_RECORDED DATA_
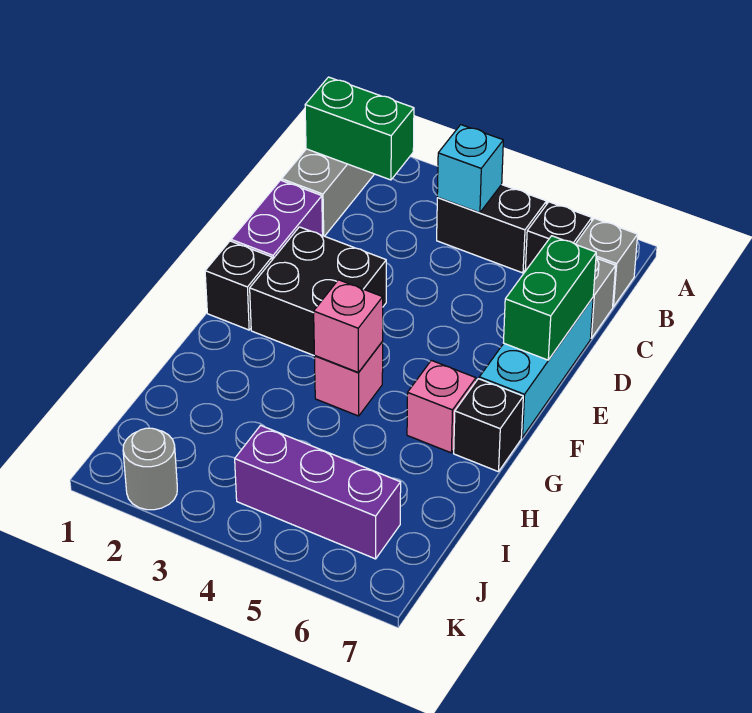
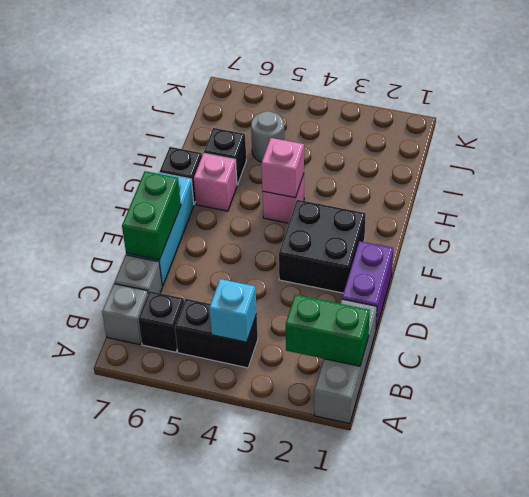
black brick F1 level 1 -> black brick H6 level 1
purple brick J4:J6 level 1 -> none
grey round brick K2 level 1 -> grey round brick I5 level 1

_YOUR OBJECTIVE_
Since the pictures are not wanted, give the material again exactly without them.

_RESPONSE TO THE EXERCISE_
black brick F1 level 1 -> black brick H6 level 1
purple brick J4:J6 level 1 -> none
grey round brick K2 level 1 -> grey round brick I5 level 1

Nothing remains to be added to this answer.